Work to complete: Copy out the line that contains "Q3: NMOS IRLZ44N" and the lines after it through the final one in the entries below, exactly, with no other lines.

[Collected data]
◆ ◆ ◆ ◆ ◆
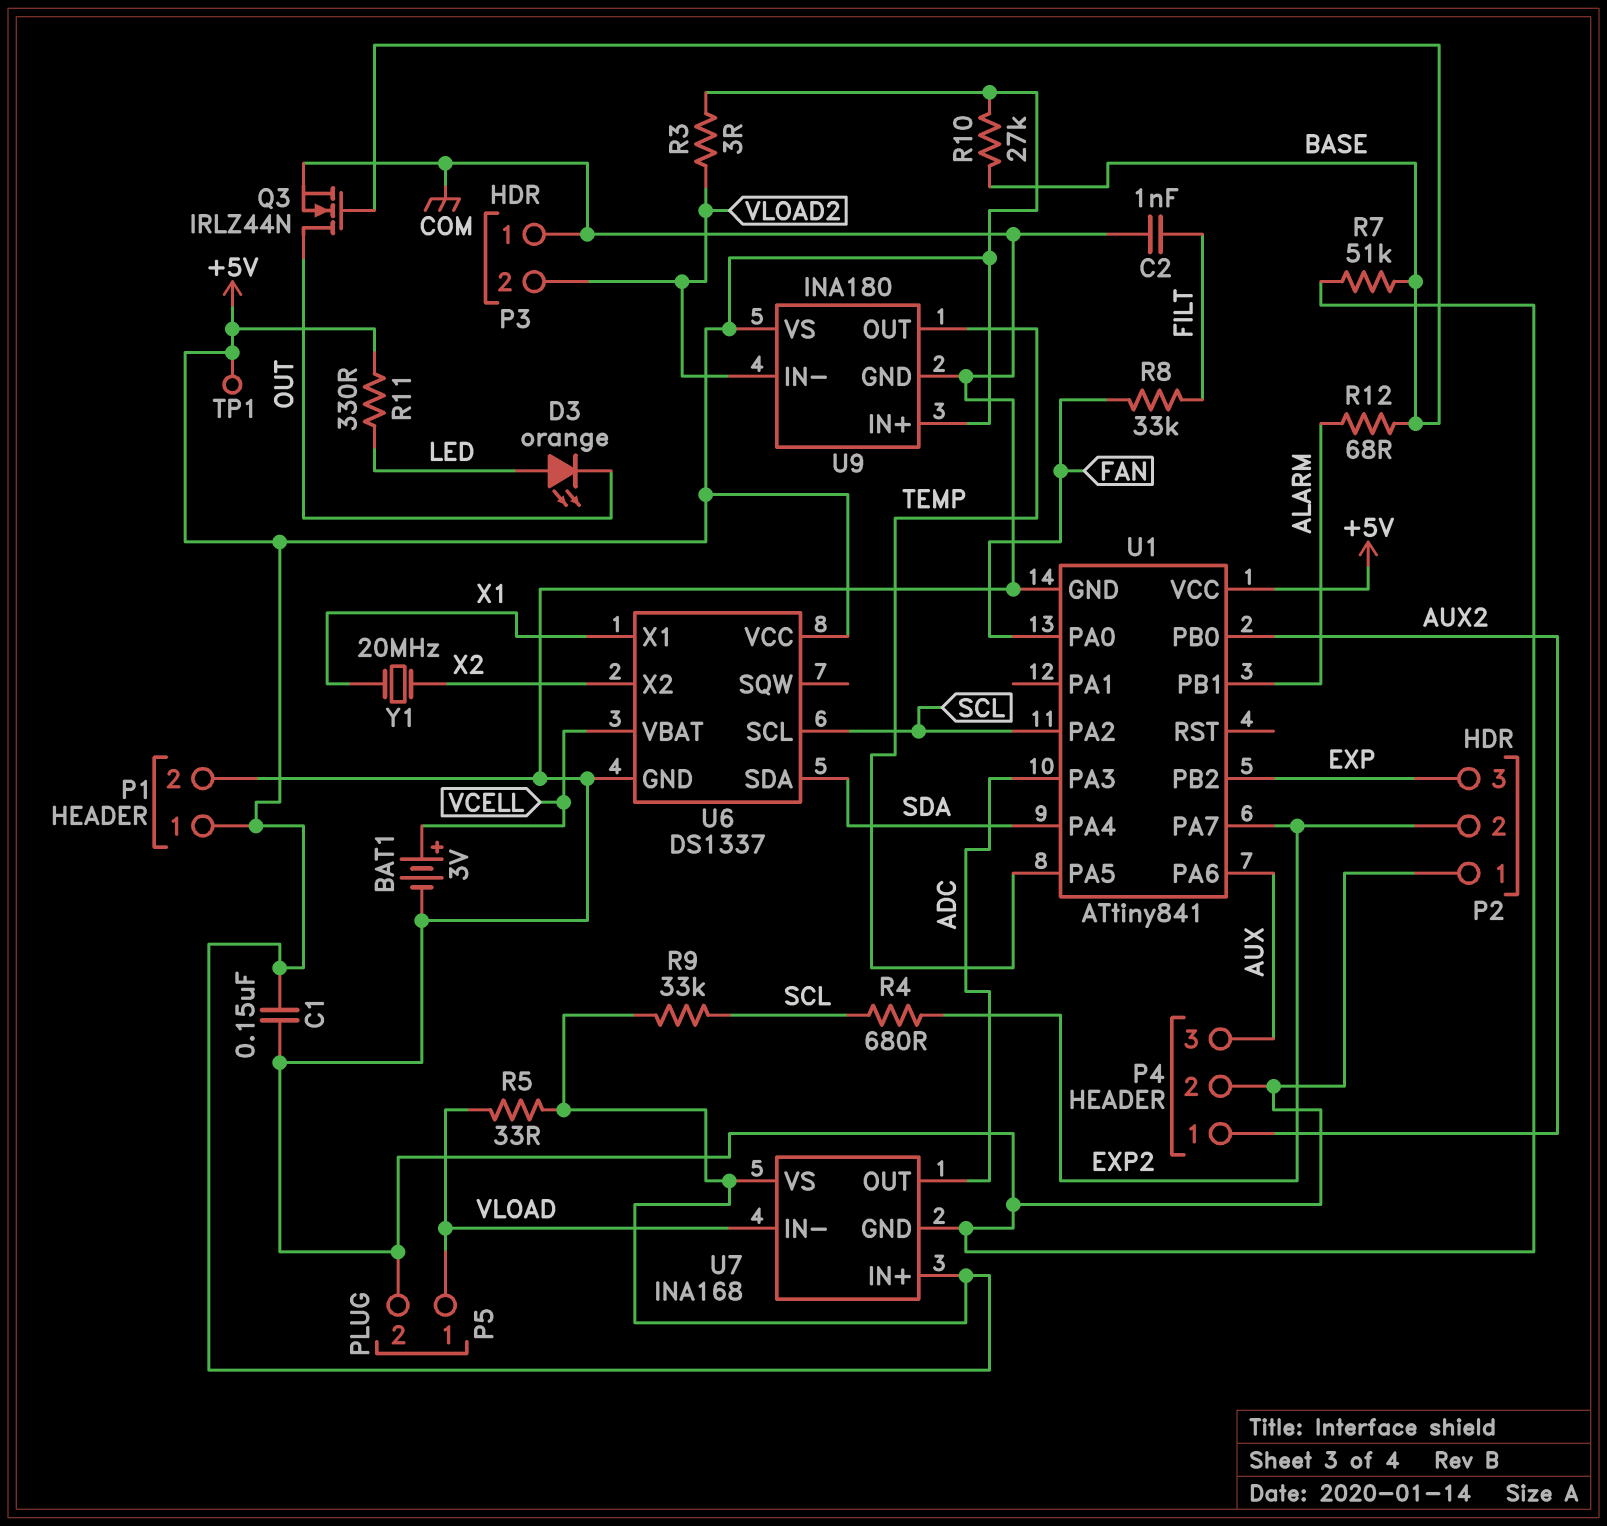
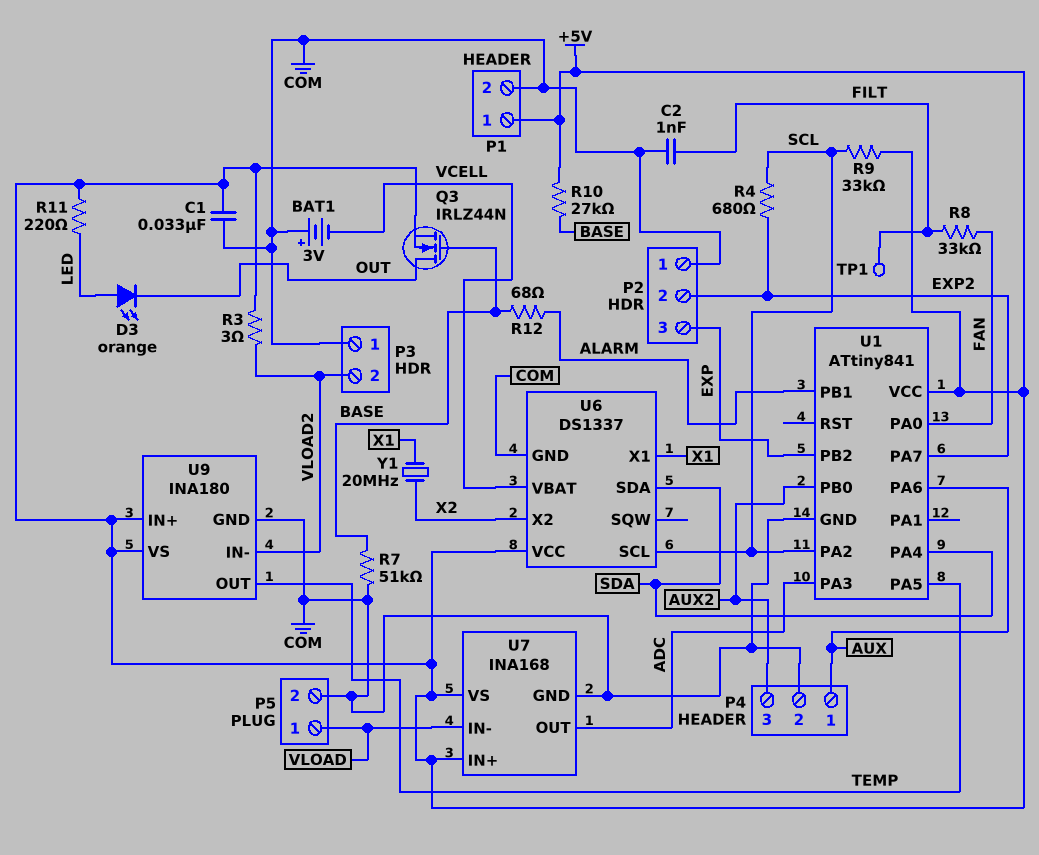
BAT1: 3V (plus VCELL, minus COM) -> 3V (plus COM, minus VCELL)
C1: 150nF (+5V, COM) -> 33nF (+5V, COM)
P4 pin 1: AUX2 -> AUX
P4 pin 3: AUX -> AUX2
Q3: NMOS IRLZ44N (G BASE, D OUT, S COM) -> NMOS IRLZ44N (G BASE, D OUT, S +5V)
R5: 33 (+5V, VLOAD) -> none
R11: 330 (+5V, LED) -> 220 (+5V, LED)
TP1: test point (+5V) -> test point (FILT)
◆ ◆ ◆ ◆ ◆
Exercise output:
Q3: NMOS IRLZ44N (G BASE, D OUT, S COM) -> NMOS IRLZ44N (G BASE, D OUT, S +5V)
R5: 33 (+5V, VLOAD) -> none
R11: 330 (+5V, LED) -> 220 (+5V, LED)
TP1: test point (+5V) -> test point (FILT)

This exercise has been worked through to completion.